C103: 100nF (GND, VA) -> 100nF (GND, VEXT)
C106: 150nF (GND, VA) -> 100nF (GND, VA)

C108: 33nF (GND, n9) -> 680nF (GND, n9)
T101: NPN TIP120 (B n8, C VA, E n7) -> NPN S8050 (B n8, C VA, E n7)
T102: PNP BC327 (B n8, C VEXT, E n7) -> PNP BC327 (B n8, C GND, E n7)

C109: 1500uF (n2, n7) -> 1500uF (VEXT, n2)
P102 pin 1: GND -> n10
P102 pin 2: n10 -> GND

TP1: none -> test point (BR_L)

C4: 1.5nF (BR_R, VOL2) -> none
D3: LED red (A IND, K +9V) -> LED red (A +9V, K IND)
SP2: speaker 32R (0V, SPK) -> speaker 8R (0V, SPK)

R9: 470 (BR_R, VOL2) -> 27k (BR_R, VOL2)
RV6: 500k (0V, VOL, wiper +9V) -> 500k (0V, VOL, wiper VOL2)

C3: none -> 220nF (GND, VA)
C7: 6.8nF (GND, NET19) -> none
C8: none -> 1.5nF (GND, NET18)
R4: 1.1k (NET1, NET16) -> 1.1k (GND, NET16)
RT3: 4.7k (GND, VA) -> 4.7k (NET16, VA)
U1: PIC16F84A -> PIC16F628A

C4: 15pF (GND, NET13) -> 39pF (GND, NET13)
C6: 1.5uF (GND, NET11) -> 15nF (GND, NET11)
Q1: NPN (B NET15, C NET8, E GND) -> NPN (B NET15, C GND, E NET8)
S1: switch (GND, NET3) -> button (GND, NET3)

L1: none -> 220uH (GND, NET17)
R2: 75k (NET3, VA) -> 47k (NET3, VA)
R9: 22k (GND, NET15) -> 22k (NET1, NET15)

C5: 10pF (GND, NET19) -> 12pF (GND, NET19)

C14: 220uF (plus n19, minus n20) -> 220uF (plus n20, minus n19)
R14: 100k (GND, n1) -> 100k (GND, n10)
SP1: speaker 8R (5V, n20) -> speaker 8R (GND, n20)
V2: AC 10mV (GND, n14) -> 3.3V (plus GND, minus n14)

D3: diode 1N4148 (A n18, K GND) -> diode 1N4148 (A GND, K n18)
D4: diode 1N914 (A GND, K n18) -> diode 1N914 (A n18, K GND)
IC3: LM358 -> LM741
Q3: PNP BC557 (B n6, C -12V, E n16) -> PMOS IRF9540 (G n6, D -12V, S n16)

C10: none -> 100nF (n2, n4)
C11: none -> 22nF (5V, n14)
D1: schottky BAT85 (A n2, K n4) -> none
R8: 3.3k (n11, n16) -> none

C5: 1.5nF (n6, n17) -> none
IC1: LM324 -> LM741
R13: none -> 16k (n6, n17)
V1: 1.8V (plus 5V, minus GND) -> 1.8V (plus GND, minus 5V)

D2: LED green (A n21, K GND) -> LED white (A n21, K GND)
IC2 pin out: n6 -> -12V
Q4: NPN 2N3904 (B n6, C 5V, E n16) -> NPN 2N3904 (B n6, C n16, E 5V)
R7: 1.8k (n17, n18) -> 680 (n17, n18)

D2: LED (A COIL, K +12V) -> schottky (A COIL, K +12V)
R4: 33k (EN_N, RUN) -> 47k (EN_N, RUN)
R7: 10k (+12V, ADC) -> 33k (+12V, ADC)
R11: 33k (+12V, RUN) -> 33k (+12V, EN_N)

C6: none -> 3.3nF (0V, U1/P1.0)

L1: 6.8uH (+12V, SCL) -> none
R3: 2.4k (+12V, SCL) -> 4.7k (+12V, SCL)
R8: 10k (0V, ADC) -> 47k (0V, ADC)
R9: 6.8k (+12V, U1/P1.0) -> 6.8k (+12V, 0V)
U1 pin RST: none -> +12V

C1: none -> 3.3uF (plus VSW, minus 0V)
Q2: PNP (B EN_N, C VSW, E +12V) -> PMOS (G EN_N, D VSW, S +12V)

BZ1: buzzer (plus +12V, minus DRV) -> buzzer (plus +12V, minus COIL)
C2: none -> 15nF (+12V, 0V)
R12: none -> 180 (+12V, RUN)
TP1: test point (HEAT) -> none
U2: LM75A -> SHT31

● Exercise goal: Whatever the number of entries above, each one is to be copied exactly.

● Result for this task:
C103: 100nF (GND, VA) -> 100nF (GND, VEXT)
C106: 150nF (GND, VA) -> 100nF (GND, VA)

C108: 33nF (GND, n9) -> 680nF (GND, n9)
T101: NPN TIP120 (B n8, C VA, E n7) -> NPN S8050 (B n8, C VA, E n7)
T102: PNP BC327 (B n8, C VEXT, E n7) -> PNP BC327 (B n8, C GND, E n7)

C109: 1500uF (n2, n7) -> 1500uF (VEXT, n2)
P102 pin 1: GND -> n10
P102 pin 2: n10 -> GND

TP1: none -> test point (BR_L)

C4: 1.5nF (BR_R, VOL2) -> none
D3: LED red (A IND, K +9V) -> LED red (A +9V, K IND)
SP2: speaker 32R (0V, SPK) -> speaker 8R (0V, SPK)

R9: 470 (BR_R, VOL2) -> 27k (BR_R, VOL2)
RV6: 500k (0V, VOL, wiper +9V) -> 500k (0V, VOL, wiper VOL2)

C3: none -> 220nF (GND, VA)
C7: 6.8nF (GND, NET19) -> none
C8: none -> 1.5nF (GND, NET18)
R4: 1.1k (NET1, NET16) -> 1.1k (GND, NET16)
RT3: 4.7k (GND, VA) -> 4.7k (NET16, VA)
U1: PIC16F84A -> PIC16F628A

C4: 15pF (GND, NET13) -> 39pF (GND, NET13)
C6: 1.5uF (GND, NET11) -> 15nF (GND, NET11)
Q1: NPN (B NET15, C NET8, E GND) -> NPN (B NET15, C GND, E NET8)
S1: switch (GND, NET3) -> button (GND, NET3)

L1: none -> 220uH (GND, NET17)
R2: 75k (NET3, VA) -> 47k (NET3, VA)
R9: 22k (GND, NET15) -> 22k (NET1, NET15)

C5: 10pF (GND, NET19) -> 12pF (GND, NET19)

C14: 220uF (plus n19, minus n20) -> 220uF (plus n20, minus n19)
R14: 100k (GND, n1) -> 100k (GND, n10)
SP1: speaker 8R (5V, n20) -> speaker 8R (GND, n20)
V2: AC 10mV (GND, n14) -> 3.3V (plus GND, minus n14)

D3: diode 1N4148 (A n18, K GND) -> diode 1N4148 (A GND, K n18)
D4: diode 1N914 (A GND, K n18) -> diode 1N914 (A n18, K GND)
IC3: LM358 -> LM741
Q3: PNP BC557 (B n6, C -12V, E n16) -> PMOS IRF9540 (G n6, D -12V, S n16)

C10: none -> 100nF (n2, n4)
C11: none -> 22nF (5V, n14)
D1: schottky BAT85 (A n2, K n4) -> none
R8: 3.3k (n11, n16) -> none

C5: 1.5nF (n6, n17) -> none
IC1: LM324 -> LM741
R13: none -> 16k (n6, n17)
V1: 1.8V (plus 5V, minus GND) -> 1.8V (plus GND, minus 5V)

D2: LED green (A n21, K GND) -> LED white (A n21, K GND)
IC2 pin out: n6 -> -12V
Q4: NPN 2N3904 (B n6, C 5V, E n16) -> NPN 2N3904 (B n6, C n16, E 5V)
R7: 1.8k (n17, n18) -> 680 (n17, n18)

D2: LED (A COIL, K +12V) -> schottky (A COIL, K +12V)
R4: 33k (EN_N, RUN) -> 47k (EN_N, RUN)
R7: 10k (+12V, ADC) -> 33k (+12V, ADC)
R11: 33k (+12V, RUN) -> 33k (+12V, EN_N)

C6: none -> 3.3nF (0V, U1/P1.0)

L1: 6.8uH (+12V, SCL) -> none
R3: 2.4k (+12V, SCL) -> 4.7k (+12V, SCL)
R8: 10k (0V, ADC) -> 47k (0V, ADC)
R9: 6.8k (+12V, U1/P1.0) -> 6.8k (+12V, 0V)
U1 pin RST: none -> +12V

C1: none -> 3.3uF (plus VSW, minus 0V)
Q2: PNP (B EN_N, C VSW, E +12V) -> PMOS (G EN_N, D VSW, S +12V)

BZ1: buzzer (plus +12V, minus DRV) -> buzzer (plus +12V, minus COIL)
C2: none -> 15nF (+12V, 0V)
R12: none -> 180 (+12V, RUN)
TP1: test point (HEAT) -> none
U2: LM75A -> SHT31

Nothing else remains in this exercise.